Exercise directions -
Go line by line through the data below and count those that hold "SERVO". Return only the number.
*** Begin section ***
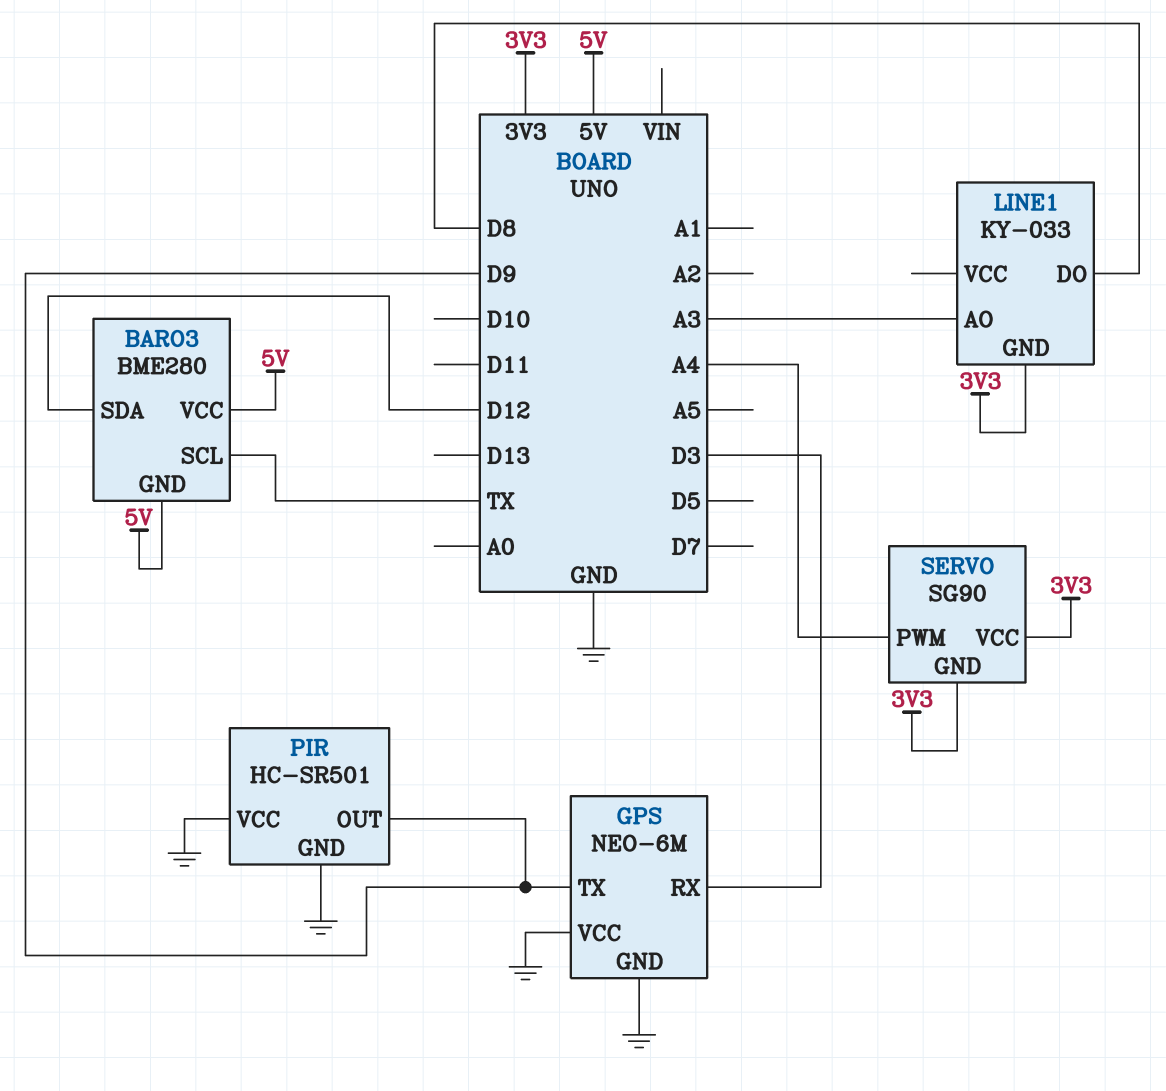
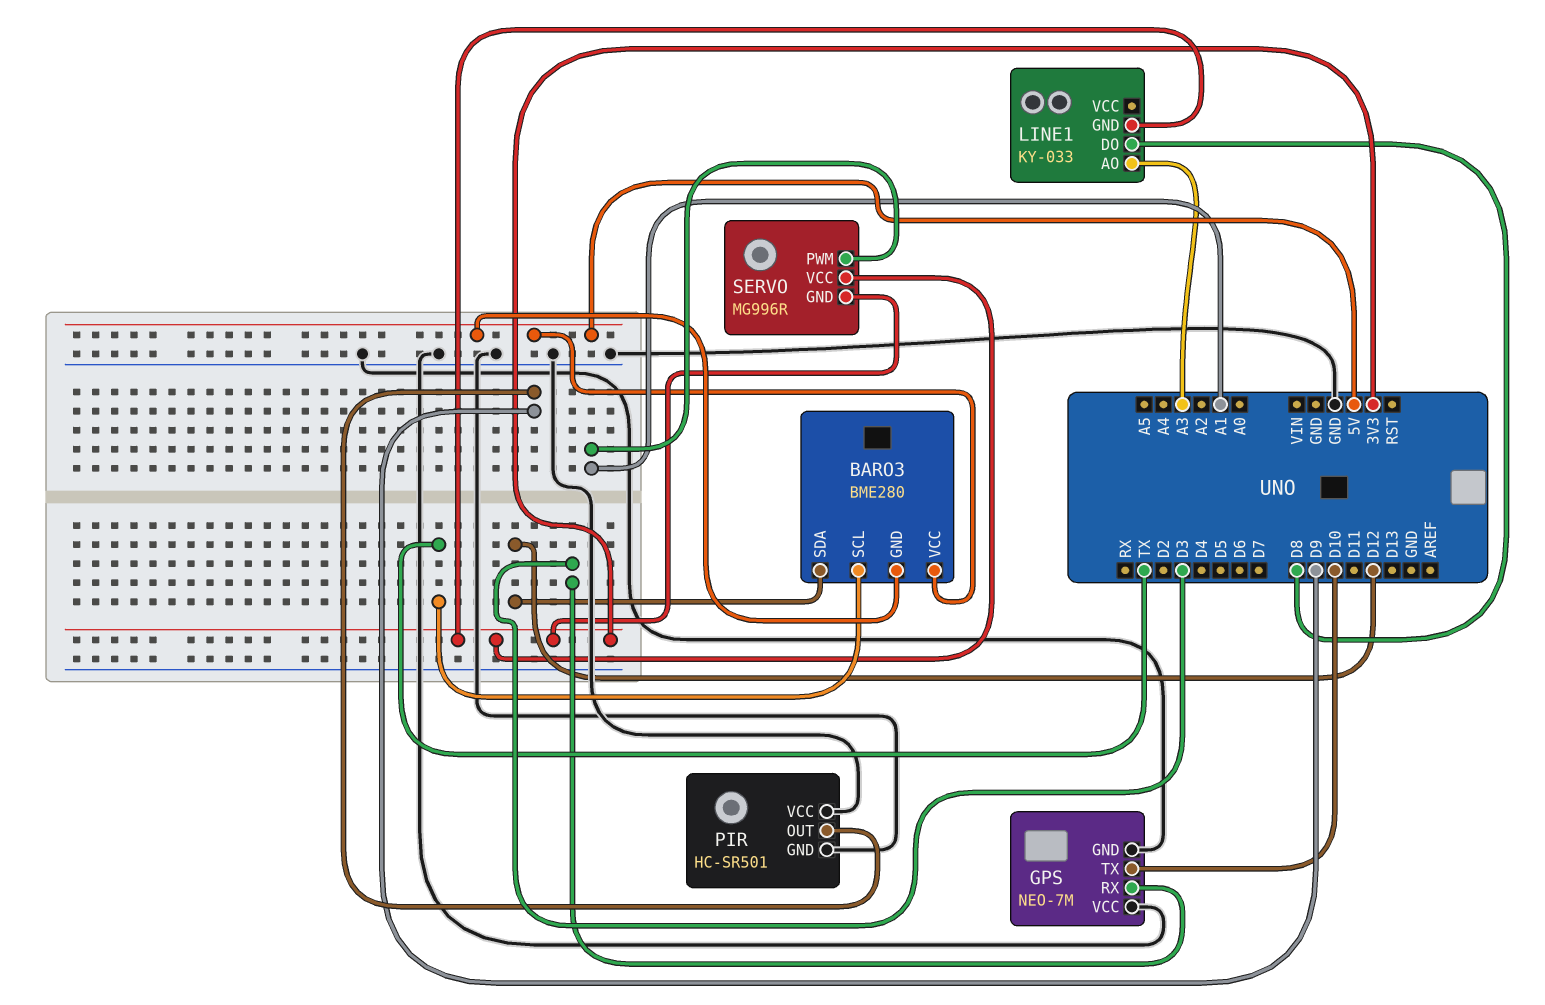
GPS: NEO-6M -> NEO-7M
GPS pin TX: D9 -> D10
SERVO: SG90 -> MG996R
SERVO pin PWM: A4 -> A1

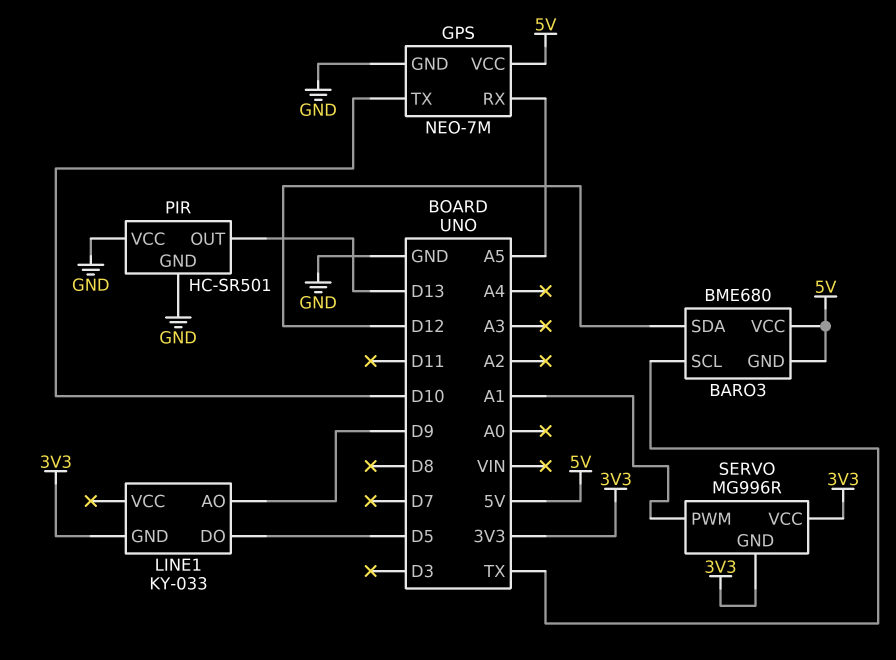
BARO3: BME280 -> BME680
GPS pin RX: D3 -> A5
GPS pin VCC: GND -> 5V
LINE1 pin AO: A3 -> D9
LINE1 pin DO: D8 -> D5
PIR pin OUT: D9 -> D13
*** End section ***
Response area -
2